▶ **WHAT TO WORK ON**:
Return all of the data verbatim, dropping any picture.
========
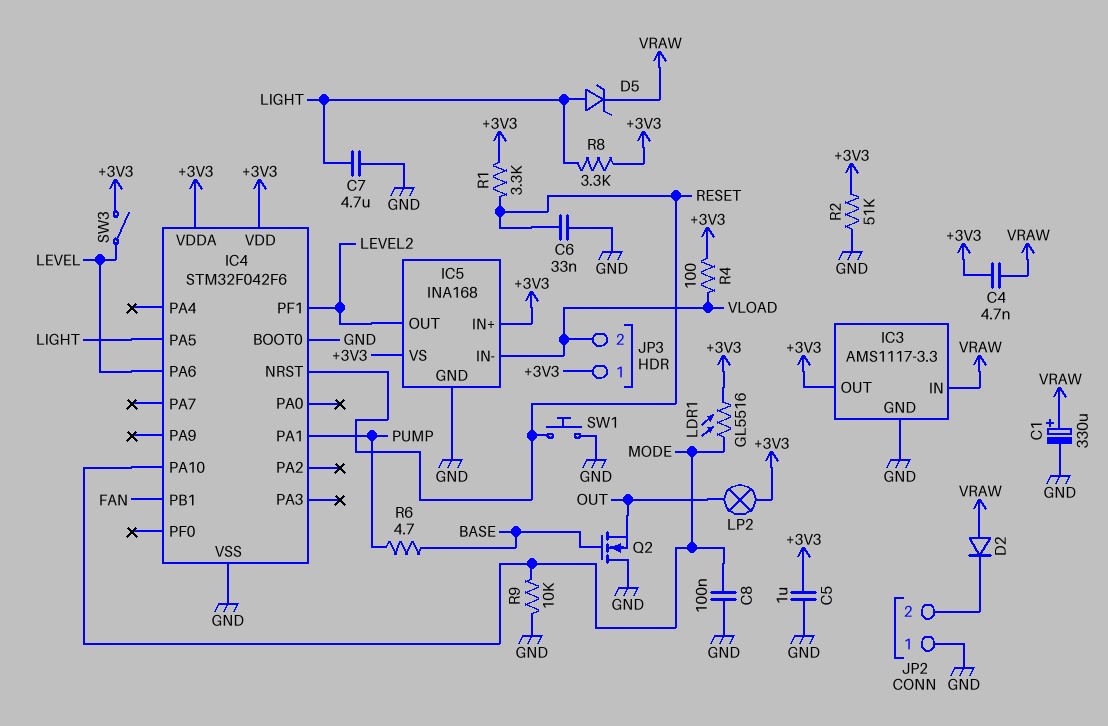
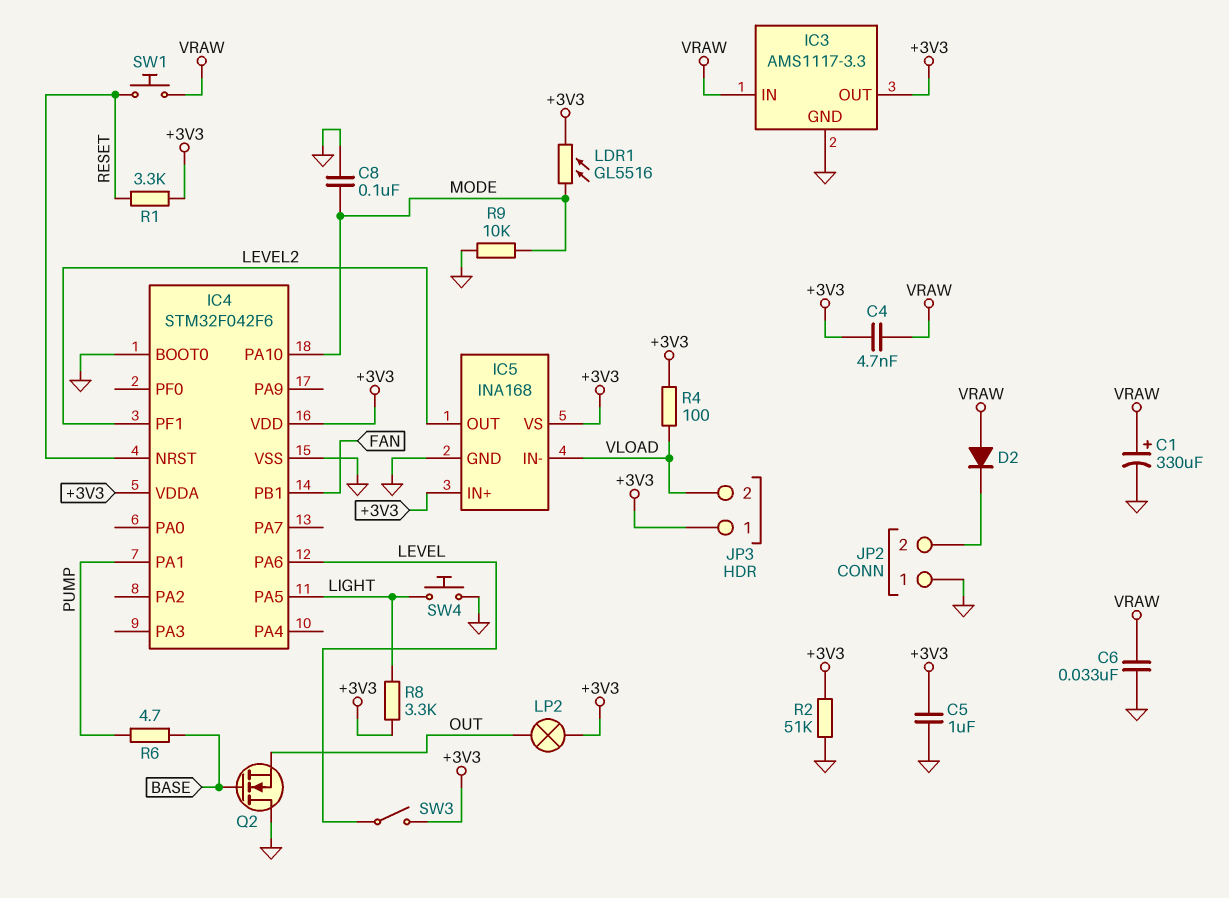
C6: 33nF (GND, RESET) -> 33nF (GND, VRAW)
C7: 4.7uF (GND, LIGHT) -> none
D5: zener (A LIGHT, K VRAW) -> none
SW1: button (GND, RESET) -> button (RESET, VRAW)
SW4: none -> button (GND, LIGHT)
========
▶ **YOUR RESPONSE**:
C6: 33nF (GND, RESET) -> 33nF (GND, VRAW)
C7: 4.7uF (GND, LIGHT) -> none
D5: zener (A LIGHT, K VRAW) -> none
SW1: button (GND, RESET) -> button (RESET, VRAW)
SW4: none -> button (GND, LIGHT)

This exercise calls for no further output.